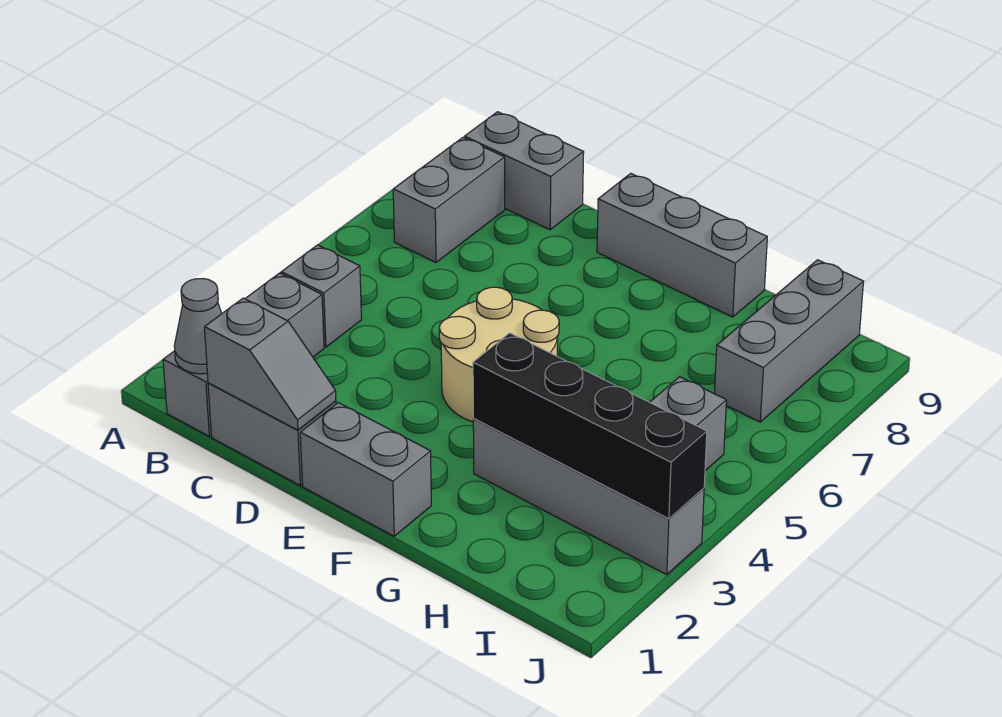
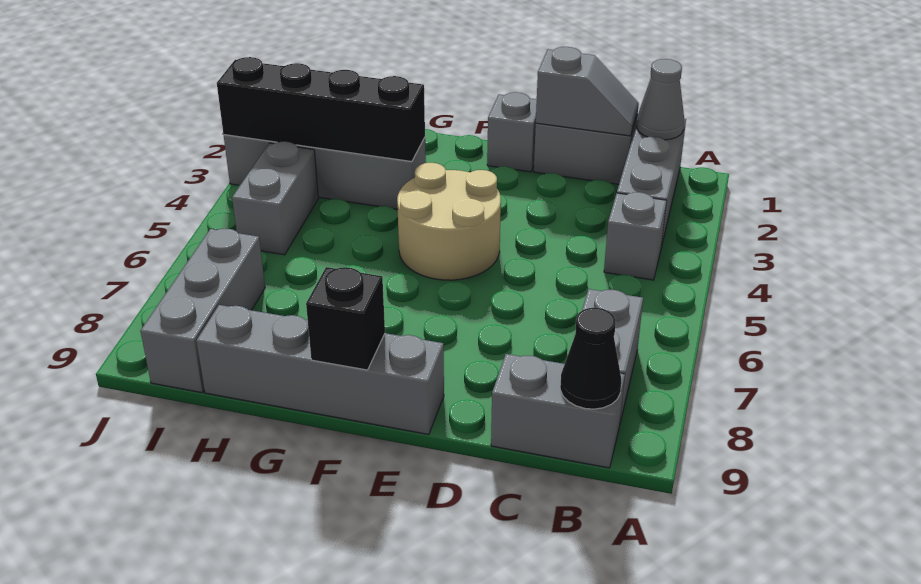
none -> black 1x1 cone [560,308,621,409]
grey 1x2 slope [205,298,336,430] -> grey 1x2 slope turned to [536,47,639,136]
grey 1x2 brick [300,403,431,536] -> grey 1x1 brick [487,92,537,172]
grey 1x3 brick [597,173,767,317] -> grey 1x4 brick [196,305,444,435]
none -> black 1x1 brick [306,267,385,370]

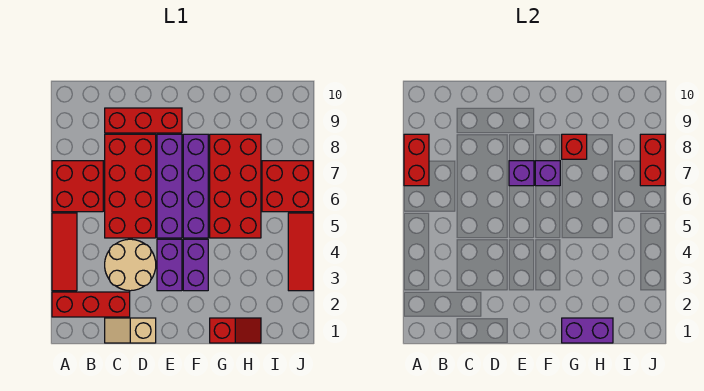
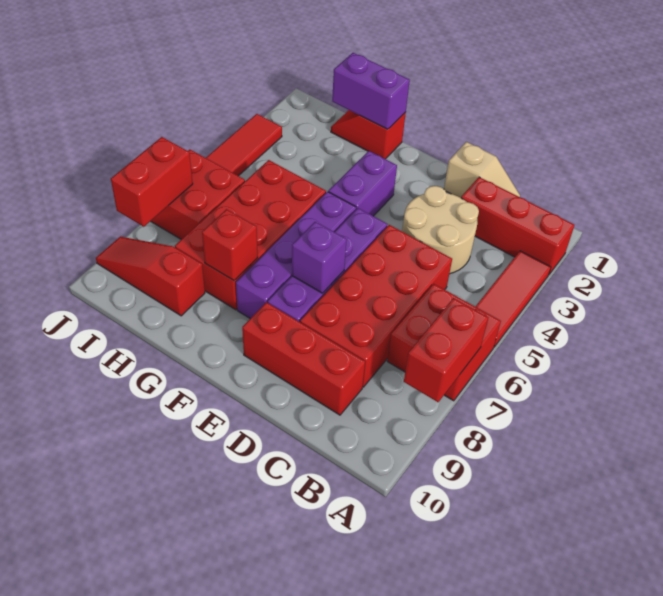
purple 1x2 brick [157,239,182,291] -> none
purple 1x1 brick [535,161,560,186] -> none
none -> red 1x3 slope [96,237,205,316]

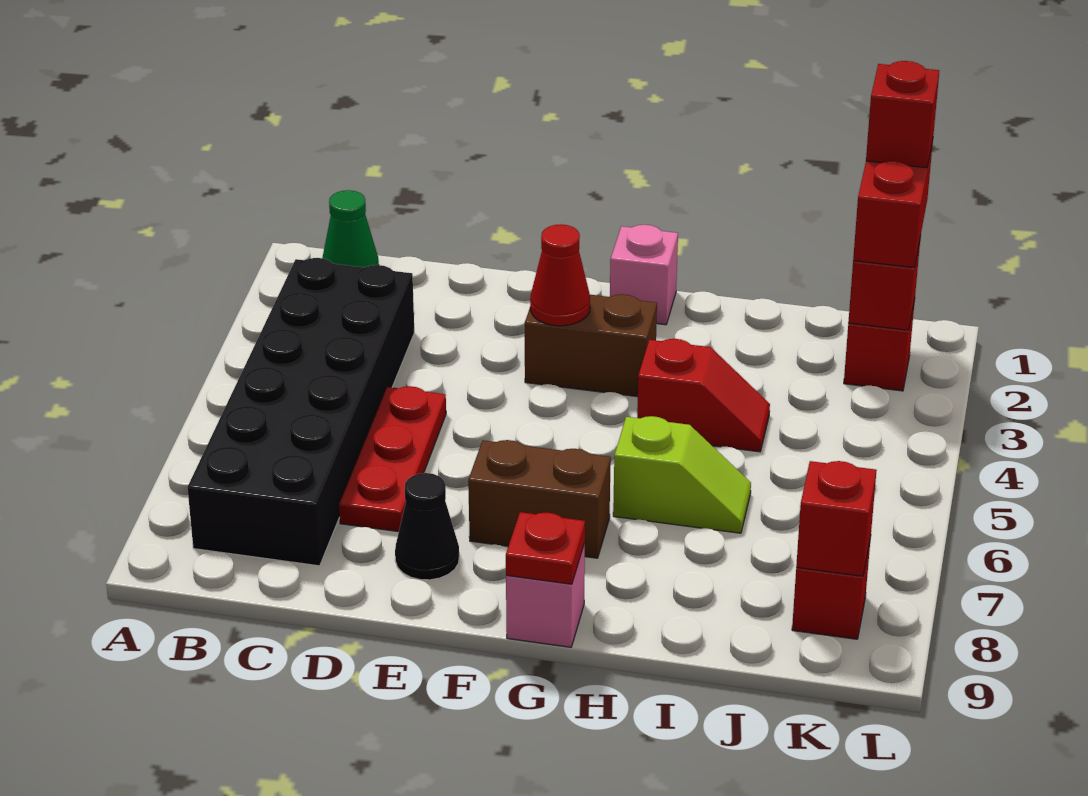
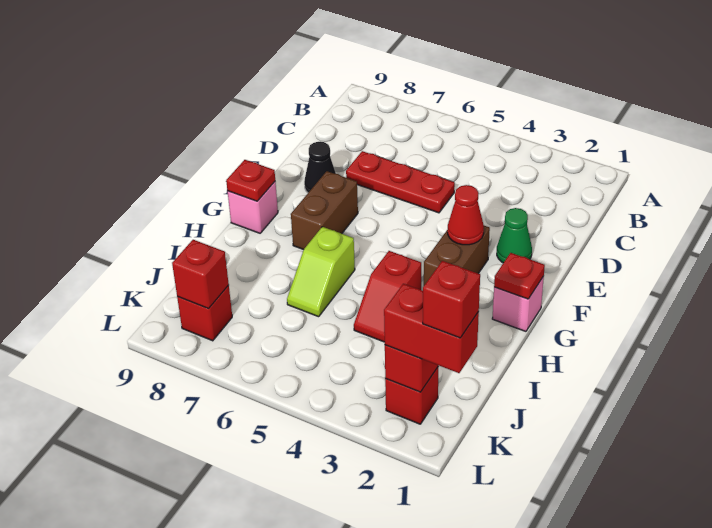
green 1x1 cone [322,190,379,268] -> green 1x1 cone moved to [497,208,532,263]
black 2x6 brick [187,258,414,566] -> none
none -> red 1x1 plate [494,253,545,299]

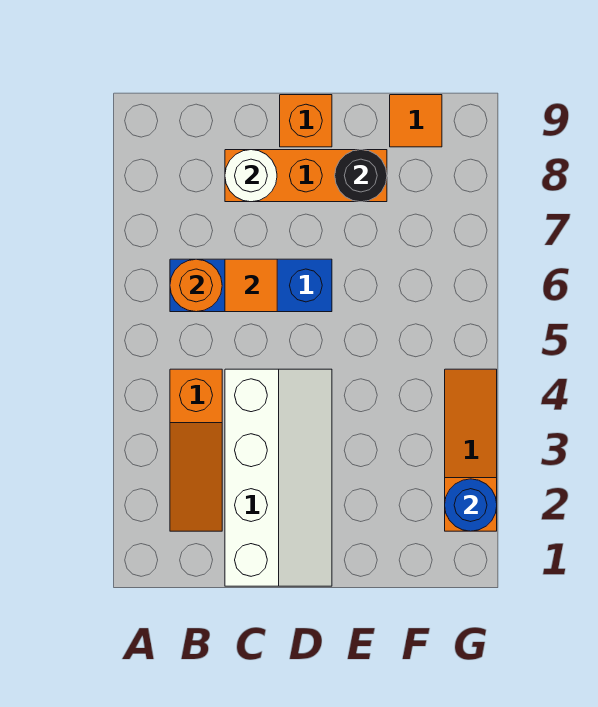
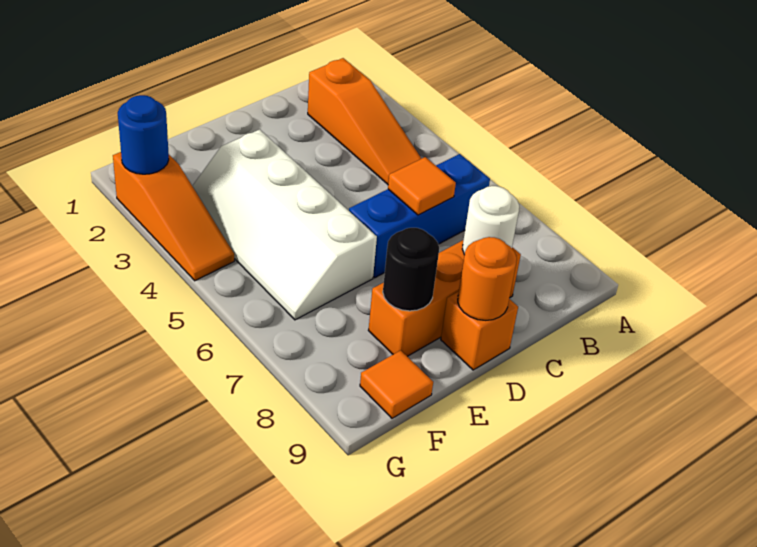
orange 1x3 slope [170,369,222,531] -> orange 1x3 slope turned to [308,58,421,184]
orange 1x1 round brick [170,259,222,312] -> orange 1x1 round brick moved to [458,237,517,320]
white 2x4 slope [225,369,332,586] -> white 2x4 slope moved to [193,129,377,320]

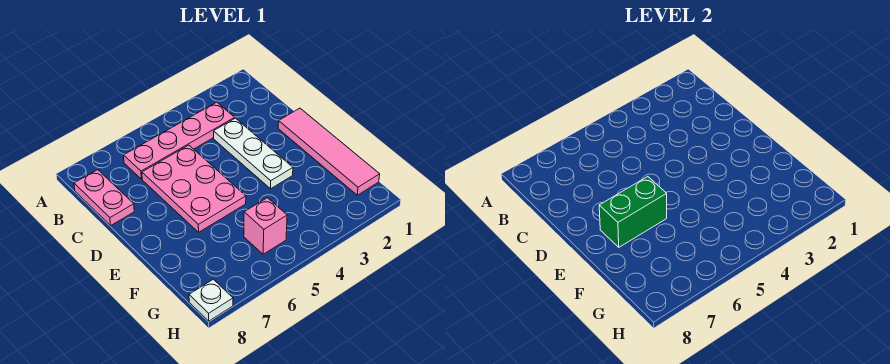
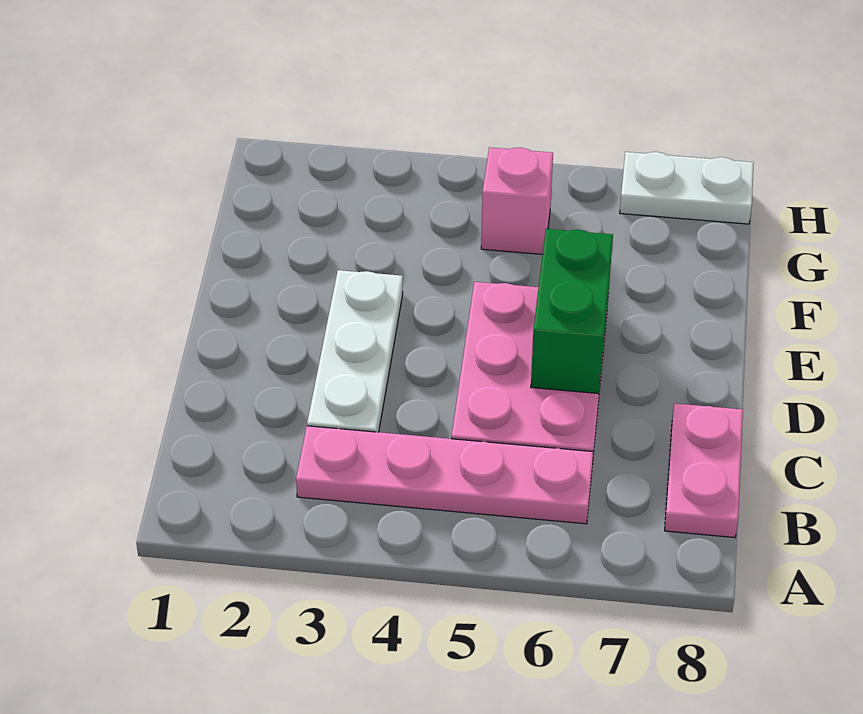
pink 1x4 tile [278,108,380,195] -> none
green 1x2 brick [599,177,667,247] -> green 1x2 brick turned to [531,229,613,394]
white 1x1 plate [189,279,233,321] -> white 1x2 plate [620,152,754,224]

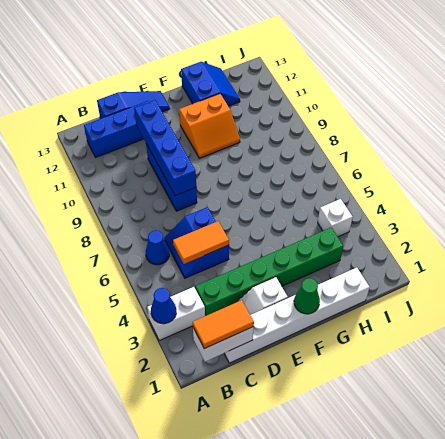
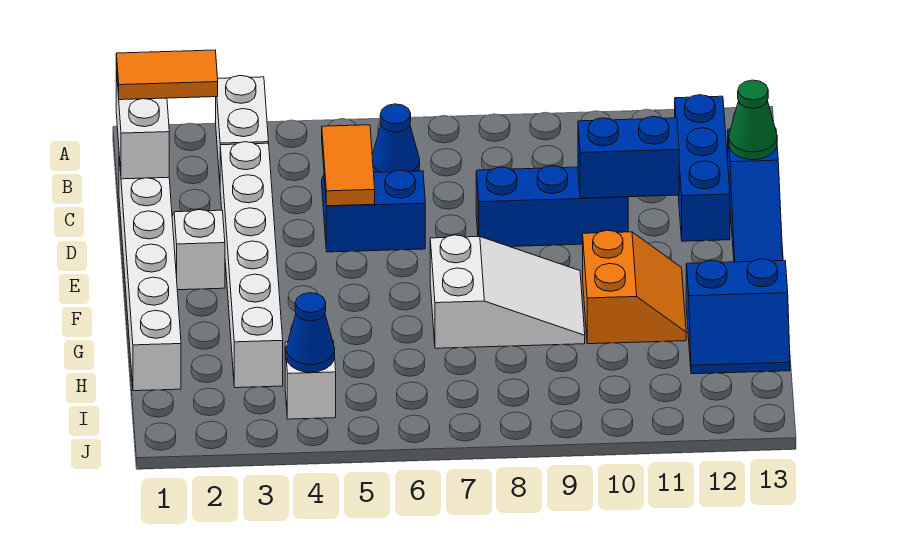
blue 1x1 cone [151,288,176,324] -> blue 1x1 cone moved to [286,293,335,372]
orange 1x2 tile [193,300,254,349] -> orange 1x2 tile turned to [116,50,218,100]
green 1x6 brick [195,227,343,316] -> white 1x6 brick [220,142,283,388]
blue 1x4 brick [134,100,196,196] -> blue 1x2 brick [578,116,679,198]
green 1x1 cone [294,278,320,314] -> green 1x1 cone moved to [729,80,777,160]
none -> white 2x3 slope [430,235,585,348]
orange 2x2 slope [179,94,240,158] -> orange 2x2 slope turned to [583,230,686,344]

TASK TO COMPLETE: Scan the data above; copy every line where "blue" appears.

RESPONSE AREA:
blue 1x1 cone [151,288,176,324] -> blue 1x1 cone moved to [286,293,335,372]
blue 1x4 brick [134,100,196,196] -> blue 1x2 brick [578,116,679,198]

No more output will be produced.